> **Data supplied**
=== Begin Enclosure ===
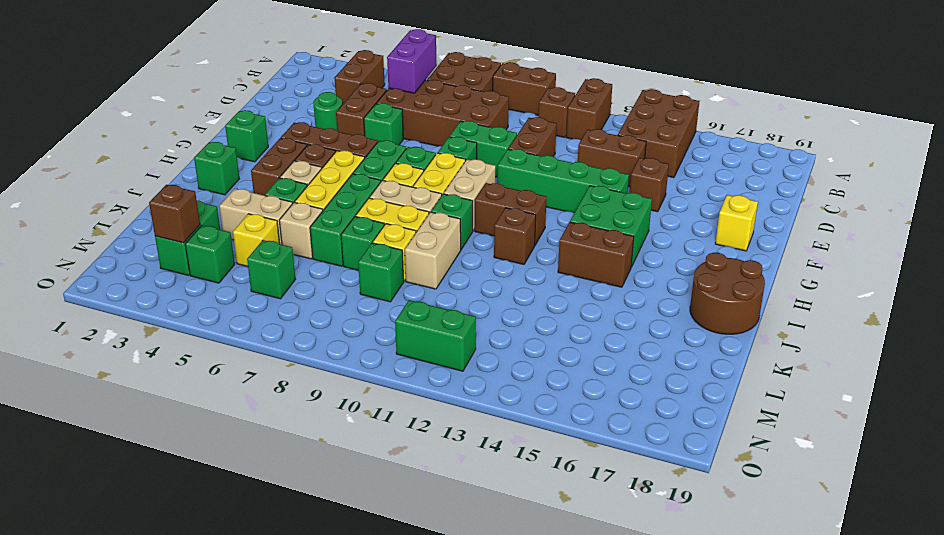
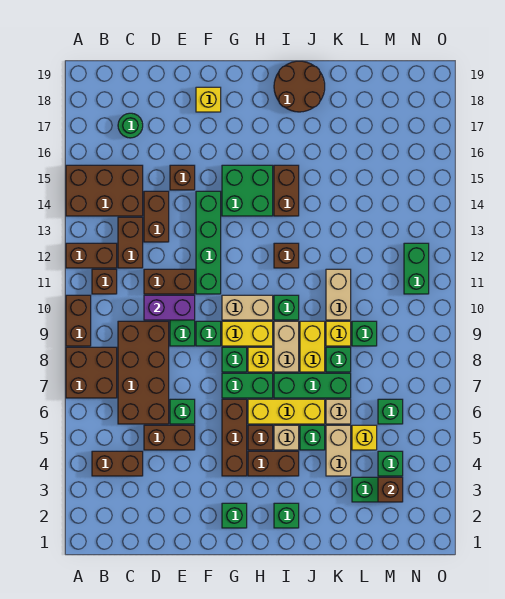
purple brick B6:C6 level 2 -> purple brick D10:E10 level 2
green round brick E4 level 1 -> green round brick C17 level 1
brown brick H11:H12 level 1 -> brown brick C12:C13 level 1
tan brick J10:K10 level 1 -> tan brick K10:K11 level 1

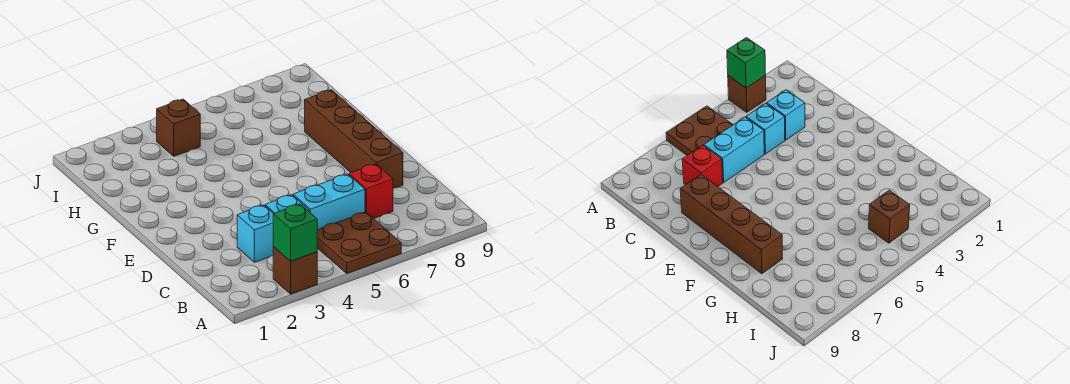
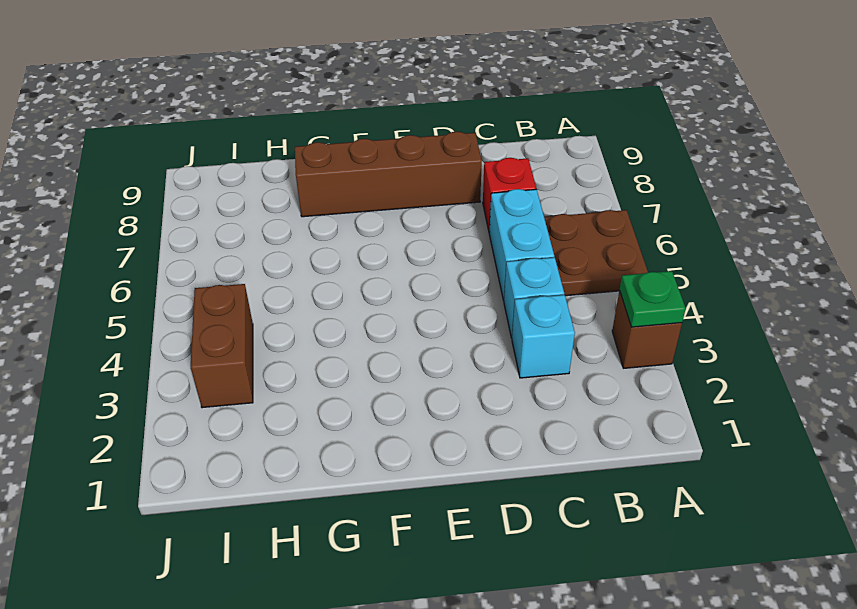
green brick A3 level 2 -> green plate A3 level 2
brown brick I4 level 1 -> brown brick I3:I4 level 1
=== End Enclosure ===
=== Begin Enclosure ===
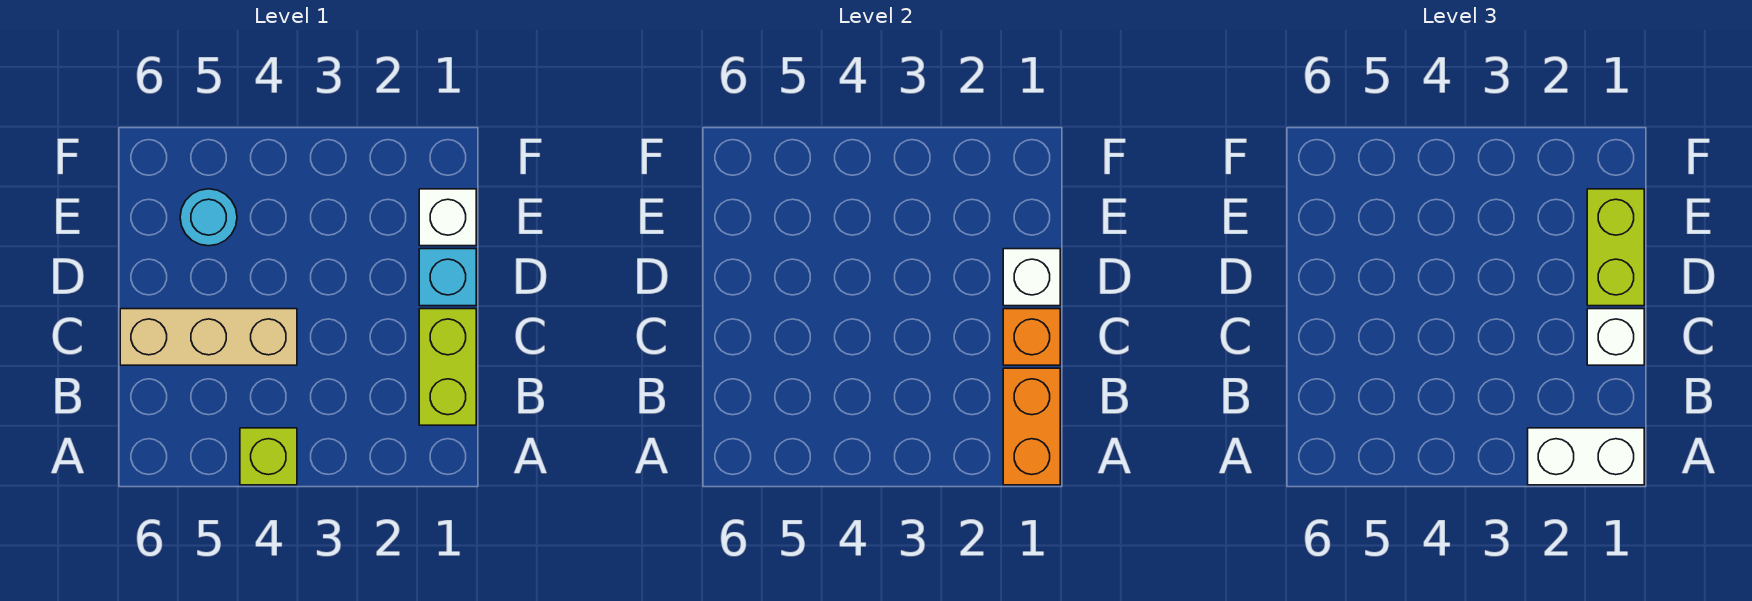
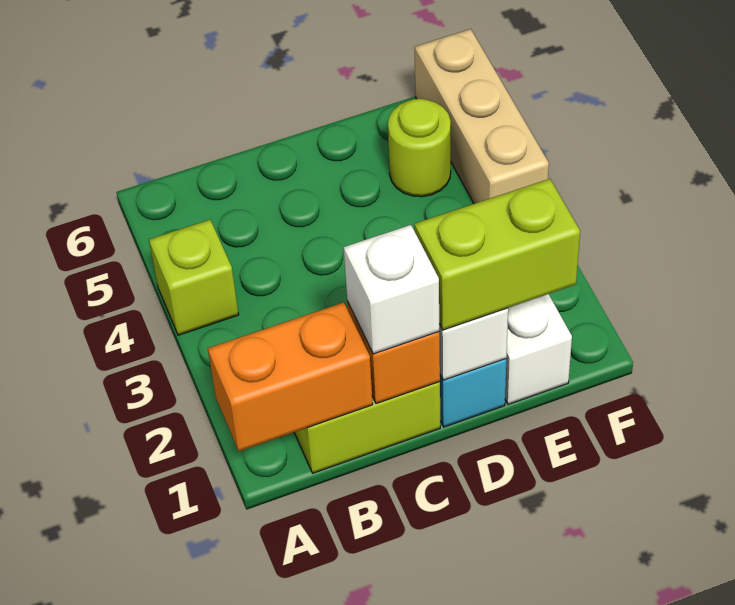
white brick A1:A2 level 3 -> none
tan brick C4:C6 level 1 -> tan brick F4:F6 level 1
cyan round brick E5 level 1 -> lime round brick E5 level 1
=== End Enclosure ===
=== Begin Enclosure ===
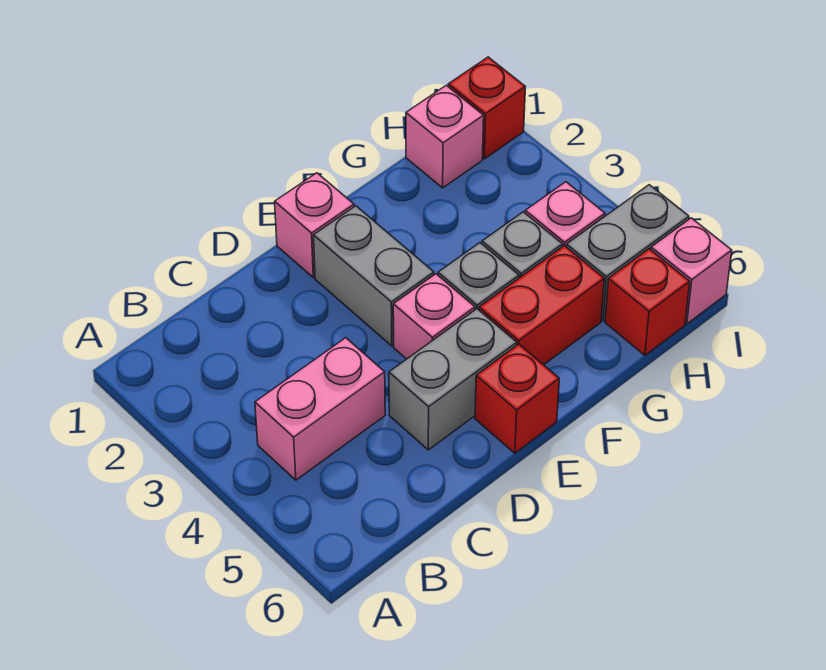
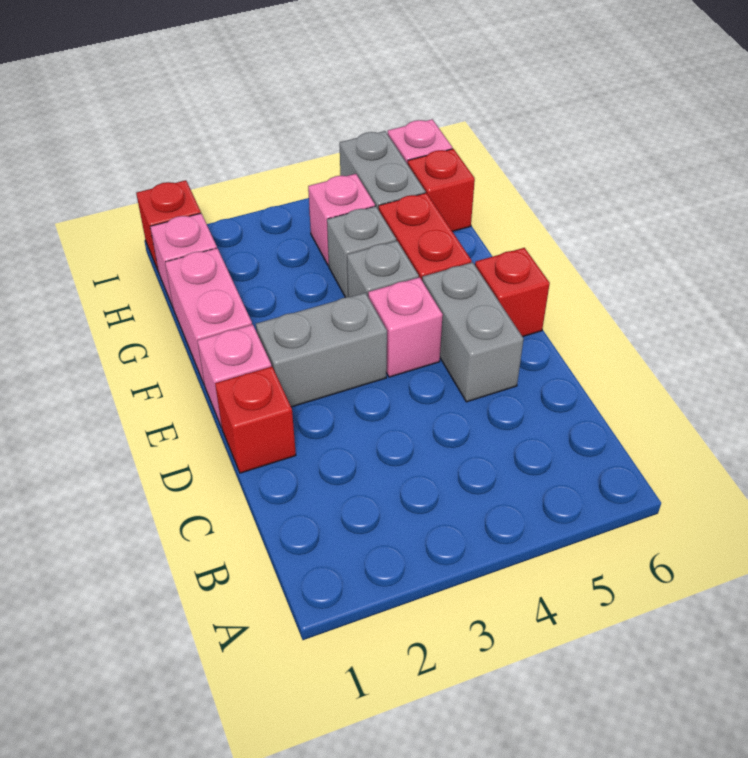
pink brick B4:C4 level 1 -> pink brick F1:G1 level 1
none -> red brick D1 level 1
=== End Enclosure ===
Would you output, from the records above, exactly the run of lines that starts at the line containing "tan brick C4:C6" and ends at the line containing "cyan round brick", and only that run?

tan brick C4:C6 level 1 -> tan brick F4:F6 level 1
cyan round brick E5 level 1 -> lime round brick E5 level 1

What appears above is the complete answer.